PROBLEM DESCRIPTION -> Print each line exactly, from the one with "R3: 47 (0V, SIG) -> 47 (0V, VB)" to the very last line of the listing, and keep the pictures out.

╔══

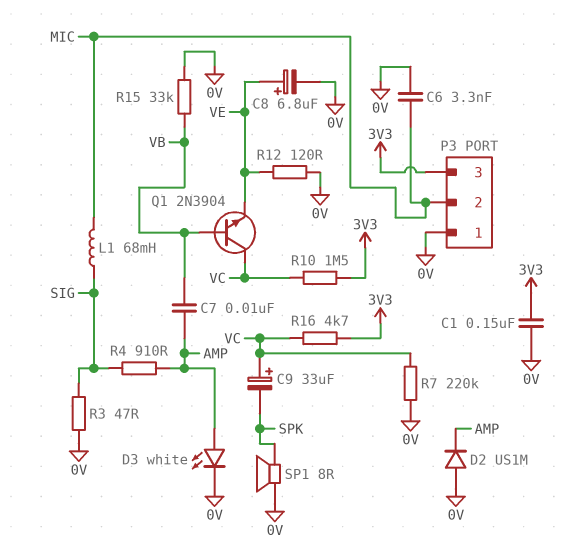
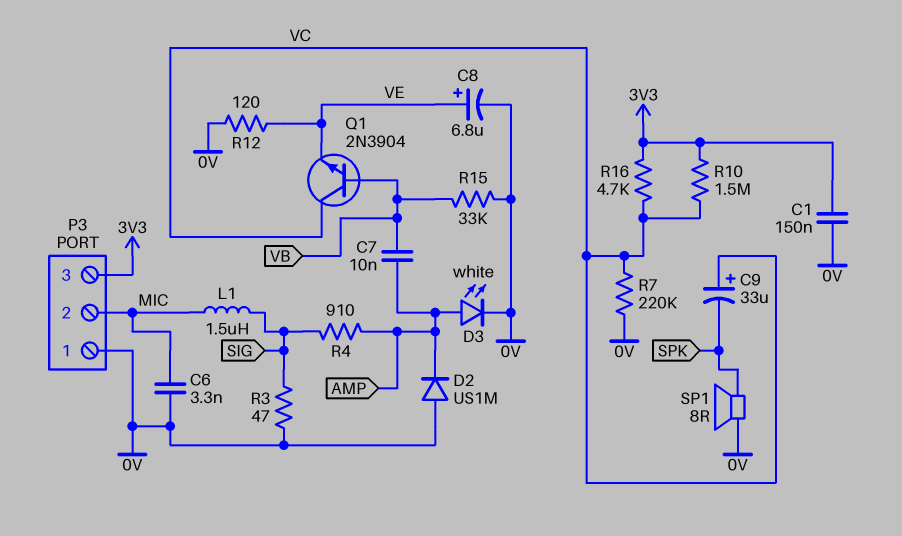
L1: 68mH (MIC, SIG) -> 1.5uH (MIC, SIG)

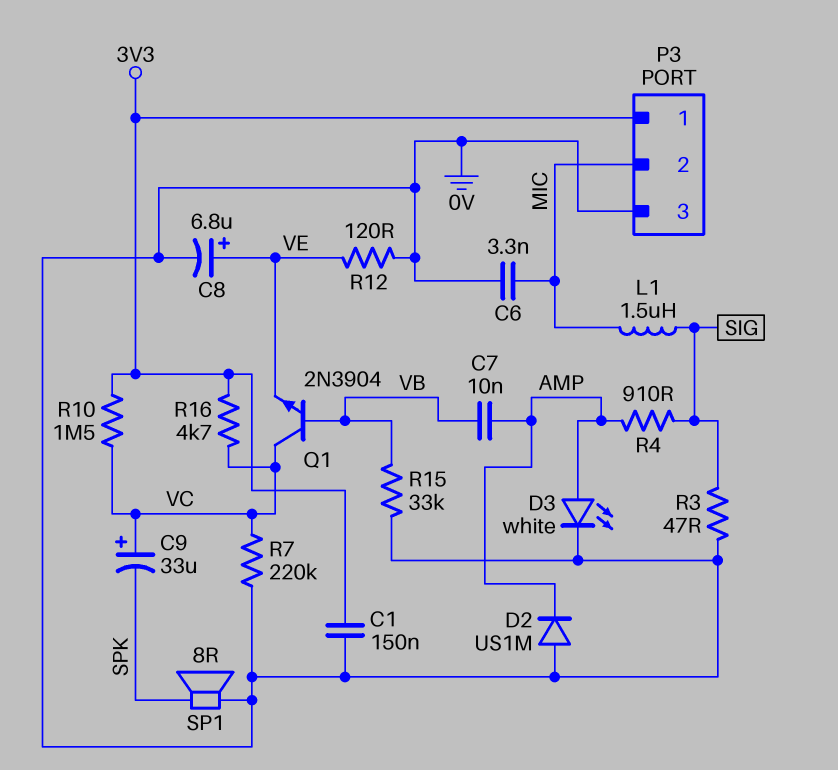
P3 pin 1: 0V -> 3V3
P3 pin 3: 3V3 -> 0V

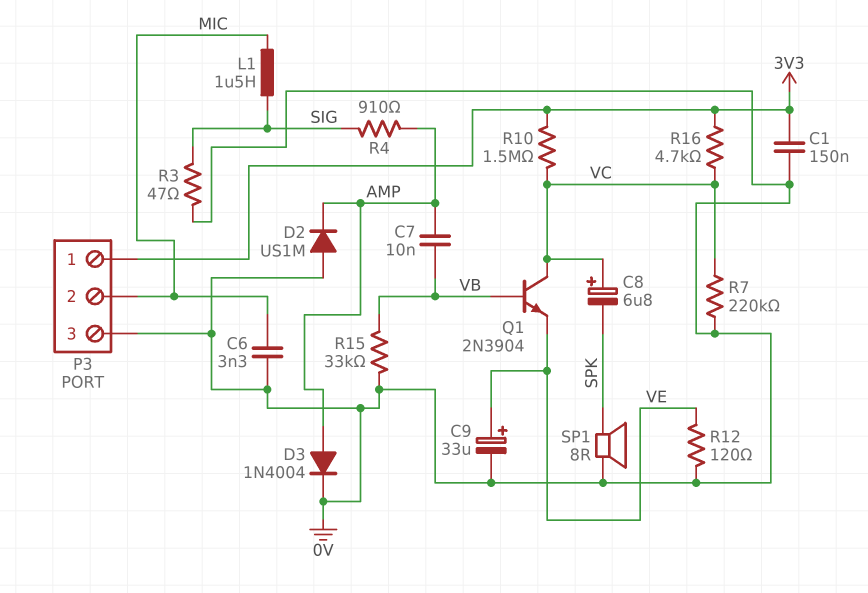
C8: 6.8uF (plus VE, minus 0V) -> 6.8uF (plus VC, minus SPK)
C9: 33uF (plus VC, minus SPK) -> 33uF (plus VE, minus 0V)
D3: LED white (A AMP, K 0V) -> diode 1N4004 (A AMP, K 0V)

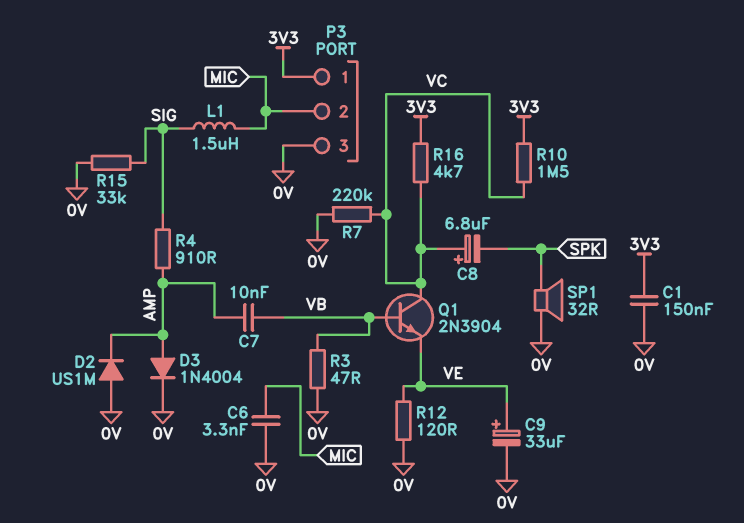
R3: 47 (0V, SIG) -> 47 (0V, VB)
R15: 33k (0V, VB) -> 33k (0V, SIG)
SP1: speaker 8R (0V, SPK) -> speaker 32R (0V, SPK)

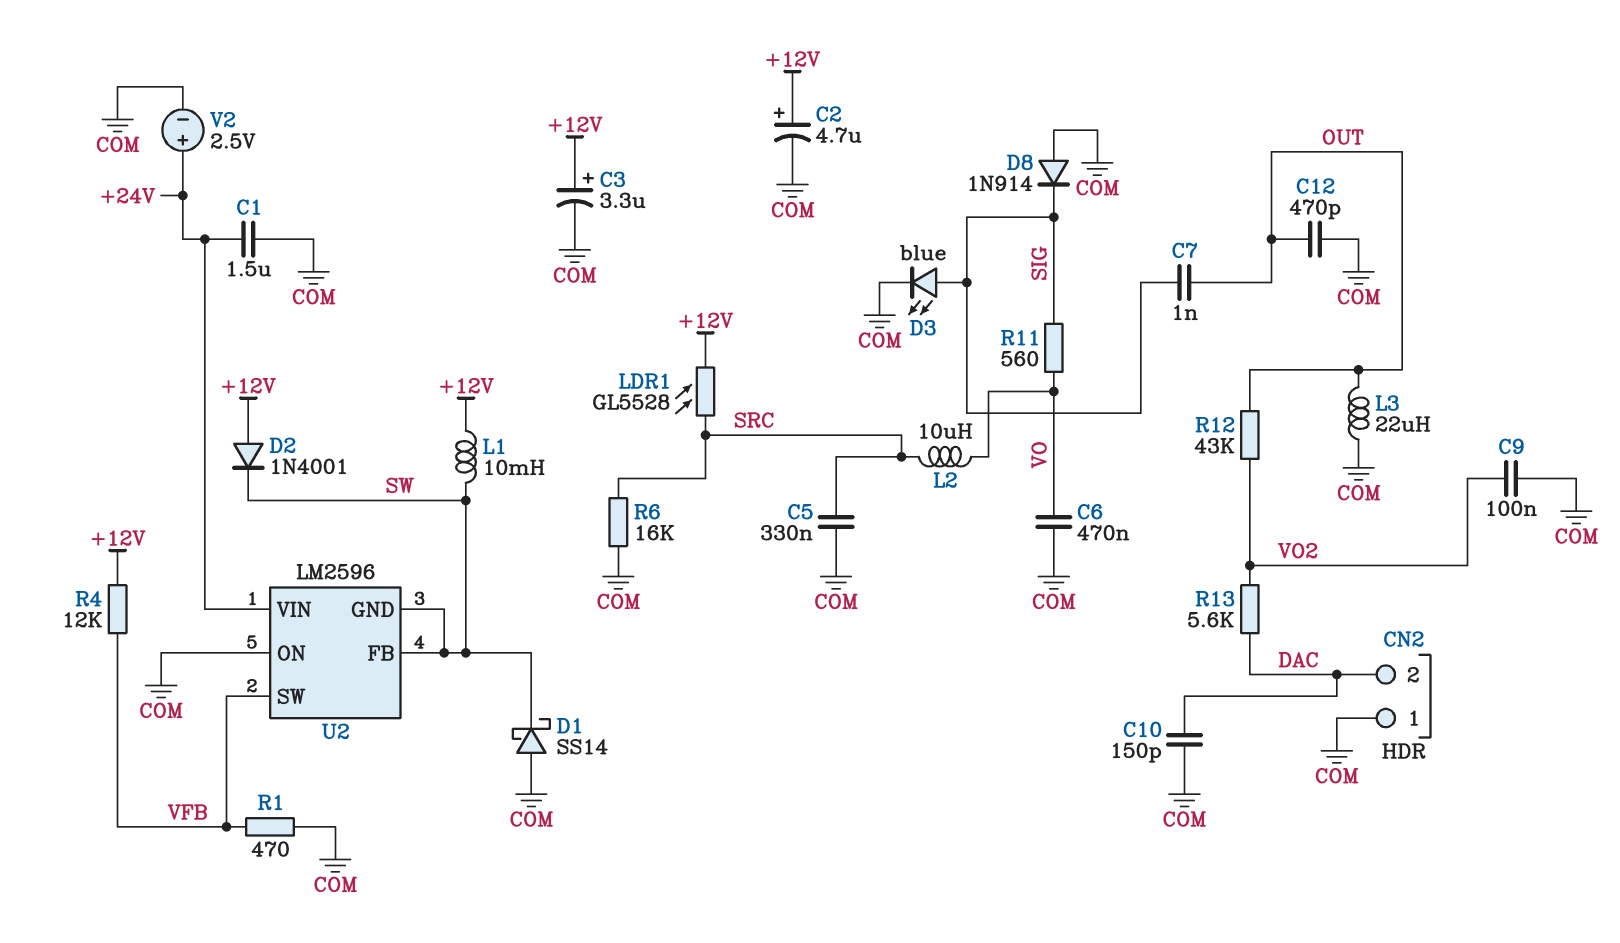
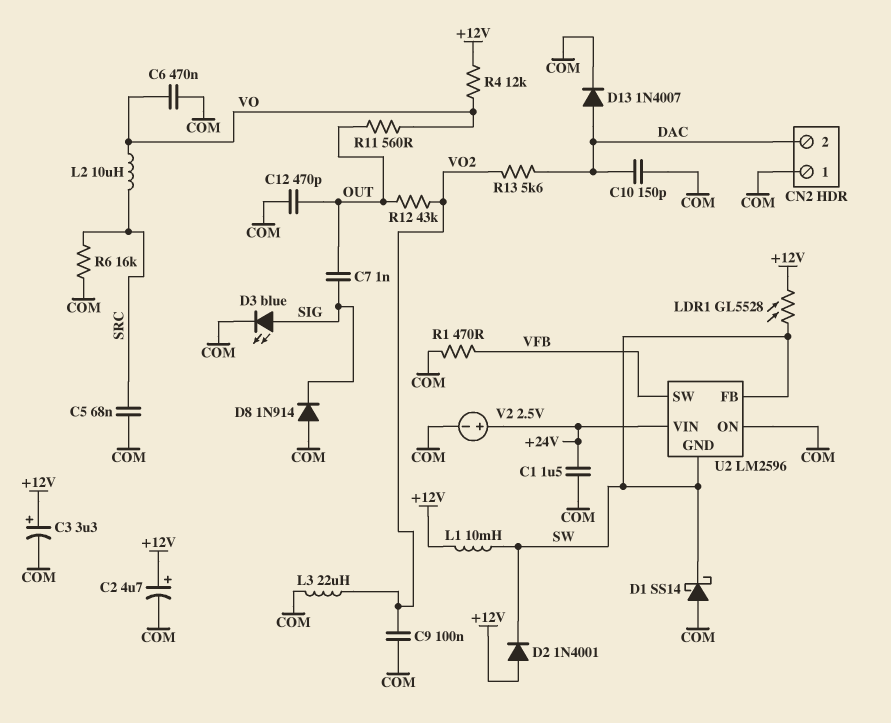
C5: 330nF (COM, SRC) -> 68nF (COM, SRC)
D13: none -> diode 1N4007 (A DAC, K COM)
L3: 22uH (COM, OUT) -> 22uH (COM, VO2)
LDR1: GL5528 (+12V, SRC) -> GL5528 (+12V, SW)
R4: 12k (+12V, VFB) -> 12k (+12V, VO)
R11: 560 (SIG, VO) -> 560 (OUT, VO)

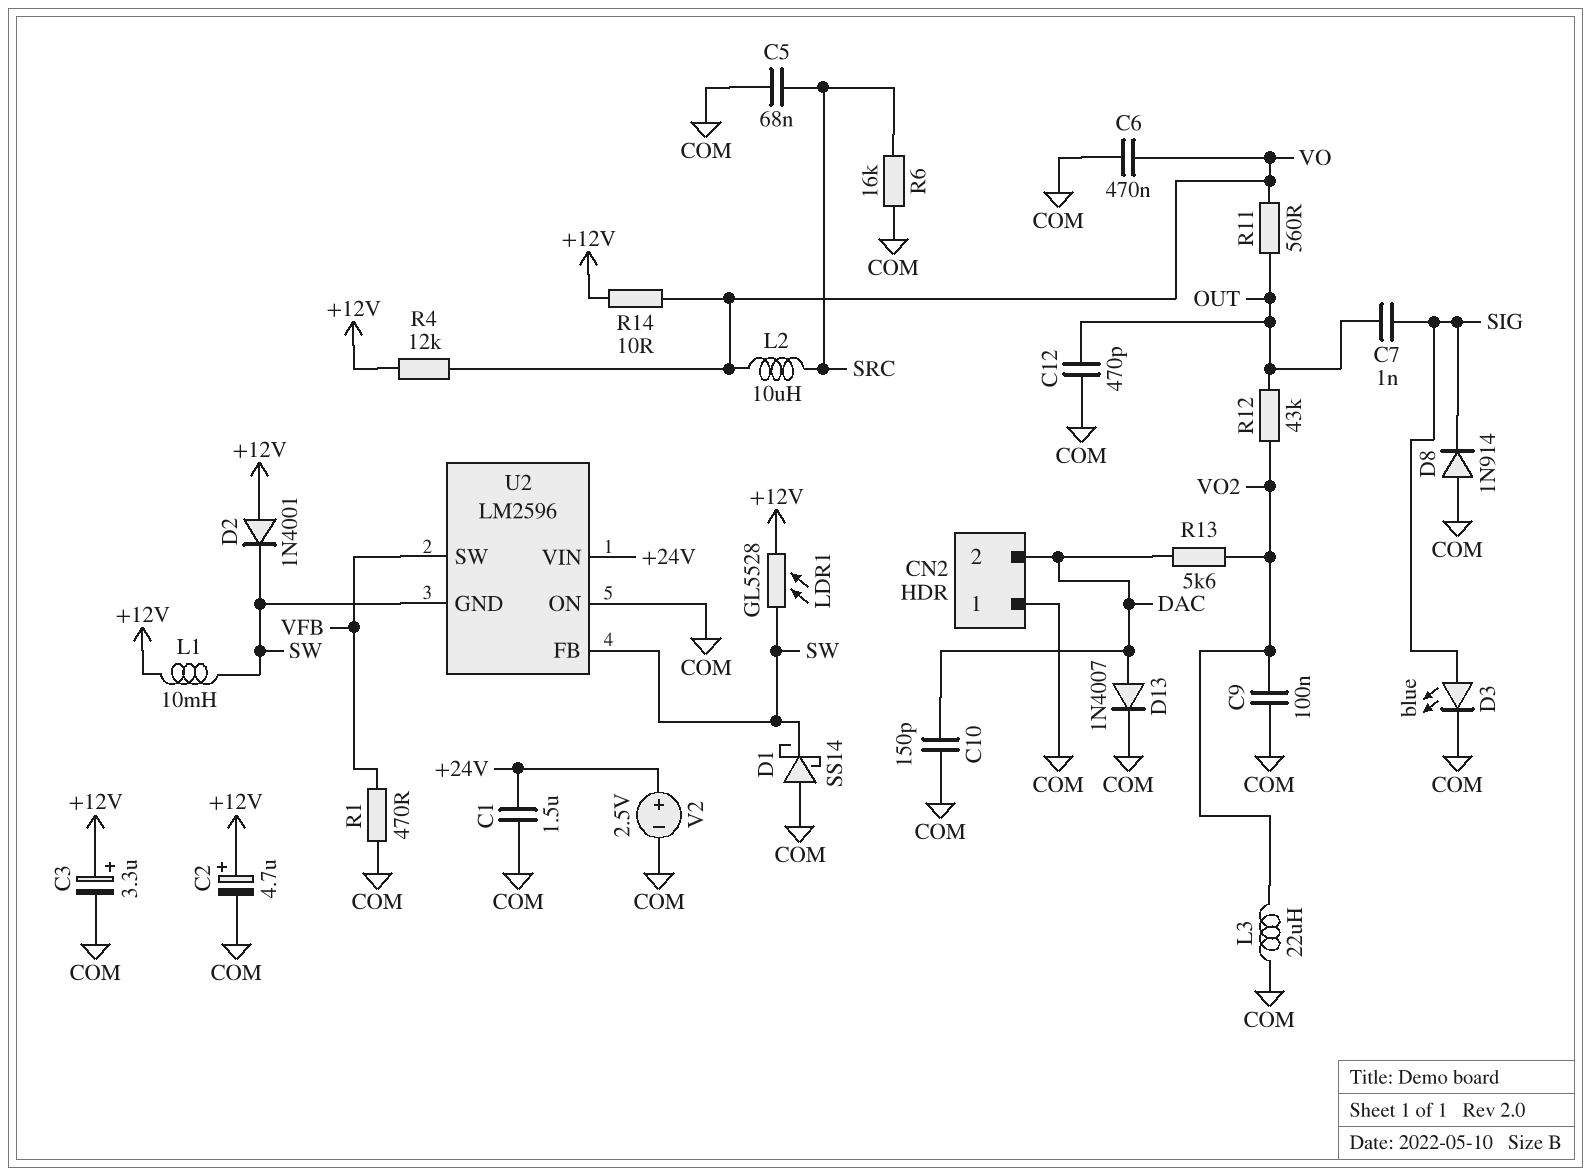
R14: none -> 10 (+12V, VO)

╚══

RESPONSE FOR THIS EXERCISE ->
R3: 47 (0V, SIG) -> 47 (0V, VB)
R15: 33k (0V, VB) -> 33k (0V, SIG)
SP1: speaker 8R (0V, SPK) -> speaker 32R (0V, SPK)

C5: 330nF (COM, SRC) -> 68nF (COM, SRC)
D13: none -> diode 1N4007 (A DAC, K COM)
L3: 22uH (COM, OUT) -> 22uH (COM, VO2)
LDR1: GL5528 (+12V, SRC) -> GL5528 (+12V, SW)
R4: 12k (+12V, VFB) -> 12k (+12V, VO)
R11: 560 (SIG, VO) -> 560 (OUT, VO)

R14: none -> 10 (+12V, VO)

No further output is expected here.